WORK TO BE COMPLETED -
In the entries that follow, find the line containing "purple glasses: [368,250,419,288]"; from there, copy every line exactly through the line containing "yellow glasses: [162,247,219,286]".

RECORDS SHOWN -
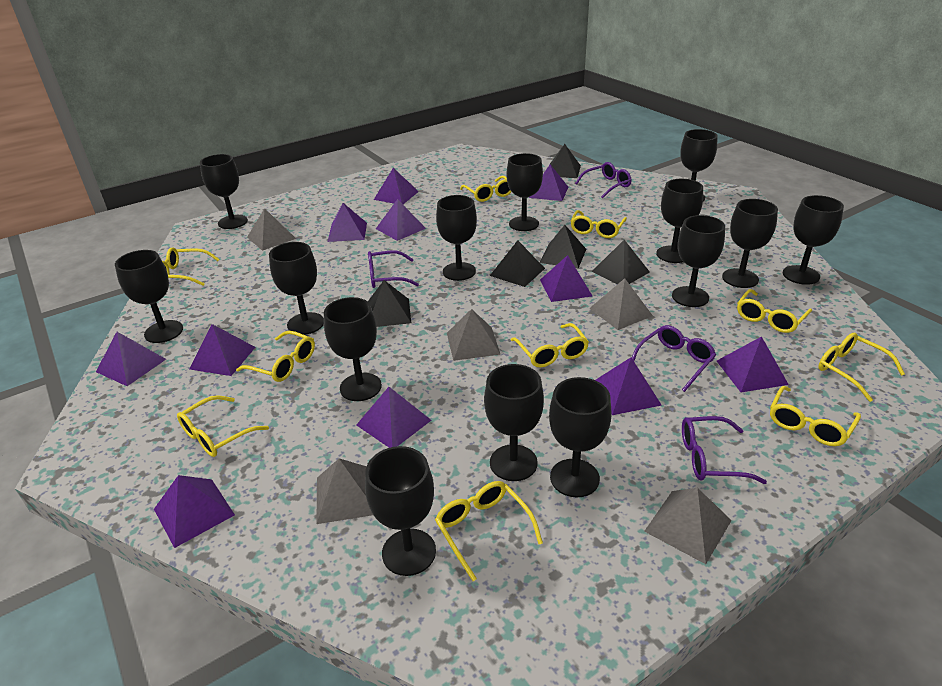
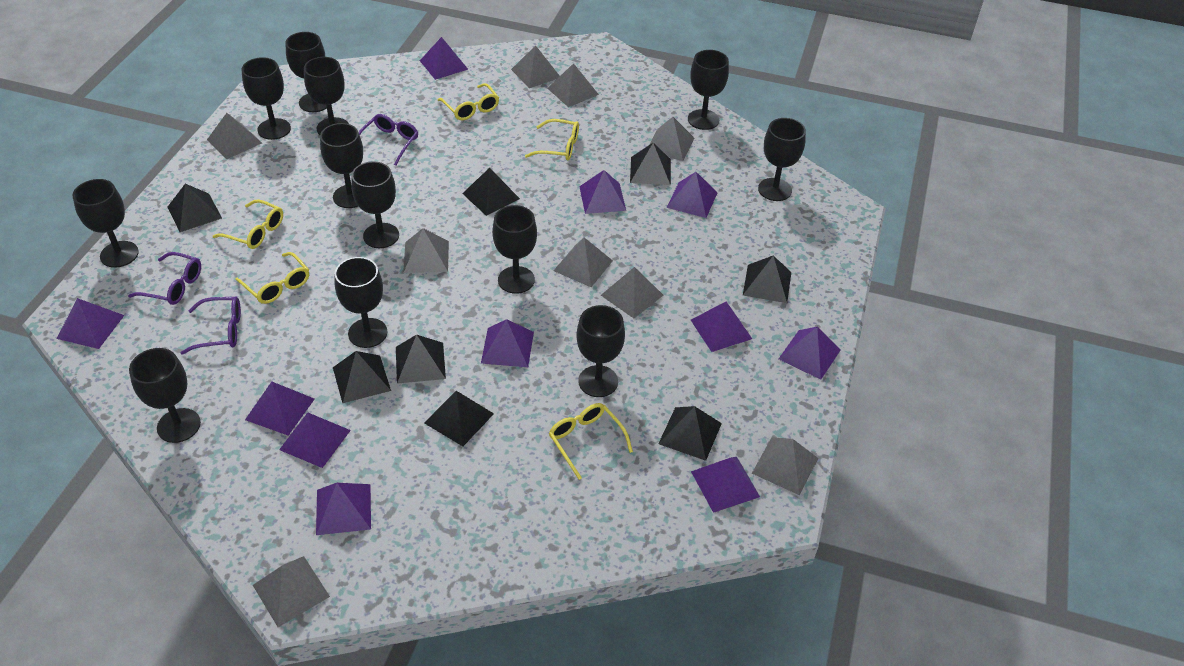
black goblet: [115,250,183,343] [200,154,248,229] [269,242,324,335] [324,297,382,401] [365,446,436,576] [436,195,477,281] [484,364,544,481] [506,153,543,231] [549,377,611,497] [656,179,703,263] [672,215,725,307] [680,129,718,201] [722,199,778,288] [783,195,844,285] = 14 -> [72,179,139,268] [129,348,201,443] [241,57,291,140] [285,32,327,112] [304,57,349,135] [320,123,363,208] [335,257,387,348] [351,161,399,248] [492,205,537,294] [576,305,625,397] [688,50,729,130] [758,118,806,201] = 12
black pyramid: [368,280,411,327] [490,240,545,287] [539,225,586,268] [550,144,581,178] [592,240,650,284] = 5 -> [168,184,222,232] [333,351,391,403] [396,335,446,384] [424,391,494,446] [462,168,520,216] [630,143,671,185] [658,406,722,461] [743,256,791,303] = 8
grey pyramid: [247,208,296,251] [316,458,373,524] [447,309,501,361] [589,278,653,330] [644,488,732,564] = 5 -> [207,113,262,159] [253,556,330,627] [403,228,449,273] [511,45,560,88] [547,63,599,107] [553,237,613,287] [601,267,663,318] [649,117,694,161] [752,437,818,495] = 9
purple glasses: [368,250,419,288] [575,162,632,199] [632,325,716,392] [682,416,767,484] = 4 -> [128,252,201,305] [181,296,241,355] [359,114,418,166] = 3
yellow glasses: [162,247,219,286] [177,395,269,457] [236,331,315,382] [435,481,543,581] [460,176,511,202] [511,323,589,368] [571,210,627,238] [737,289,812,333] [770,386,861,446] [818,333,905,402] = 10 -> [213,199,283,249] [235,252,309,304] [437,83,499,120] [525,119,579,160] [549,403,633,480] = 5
---
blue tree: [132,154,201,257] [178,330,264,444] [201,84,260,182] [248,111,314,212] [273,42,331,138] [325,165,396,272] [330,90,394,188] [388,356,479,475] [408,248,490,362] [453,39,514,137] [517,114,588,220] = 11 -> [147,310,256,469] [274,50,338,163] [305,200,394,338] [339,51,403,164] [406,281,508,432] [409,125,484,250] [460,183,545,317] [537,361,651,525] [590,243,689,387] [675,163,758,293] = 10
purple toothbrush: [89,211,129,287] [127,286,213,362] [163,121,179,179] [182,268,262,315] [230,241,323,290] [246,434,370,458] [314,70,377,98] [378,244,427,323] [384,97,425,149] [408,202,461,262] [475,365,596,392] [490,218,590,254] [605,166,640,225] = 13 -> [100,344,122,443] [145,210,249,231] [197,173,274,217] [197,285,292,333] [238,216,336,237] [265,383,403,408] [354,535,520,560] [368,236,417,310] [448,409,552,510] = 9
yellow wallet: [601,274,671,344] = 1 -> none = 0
--
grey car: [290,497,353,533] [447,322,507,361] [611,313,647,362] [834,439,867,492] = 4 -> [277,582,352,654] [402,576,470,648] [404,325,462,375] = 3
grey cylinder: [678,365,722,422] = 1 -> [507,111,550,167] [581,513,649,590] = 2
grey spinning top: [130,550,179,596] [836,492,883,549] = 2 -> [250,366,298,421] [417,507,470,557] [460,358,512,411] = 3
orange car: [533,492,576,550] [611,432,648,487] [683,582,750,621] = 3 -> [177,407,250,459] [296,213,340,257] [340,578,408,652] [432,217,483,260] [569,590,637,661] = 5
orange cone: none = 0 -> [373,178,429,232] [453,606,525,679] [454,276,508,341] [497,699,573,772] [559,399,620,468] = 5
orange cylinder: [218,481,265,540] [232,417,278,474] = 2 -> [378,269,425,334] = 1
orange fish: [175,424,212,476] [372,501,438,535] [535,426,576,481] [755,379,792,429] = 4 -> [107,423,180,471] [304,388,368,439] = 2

RESPONSE AREA -
purple glasses: [368,250,419,288] [575,162,632,199] [632,325,716,392] [682,416,767,484] = 4 -> [128,252,201,305] [181,296,241,355] [359,114,418,166] = 3
yellow glasses: [162,247,219,286] [177,395,269,457] [236,331,315,382] [435,481,543,581] [460,176,511,202] [511,323,589,368] [571,210,627,238] [737,289,812,333] [770,386,861,446] [818,333,905,402] = 10 -> [213,199,283,249] [235,252,309,304] [437,83,499,120] [525,119,579,160] [549,403,633,480] = 5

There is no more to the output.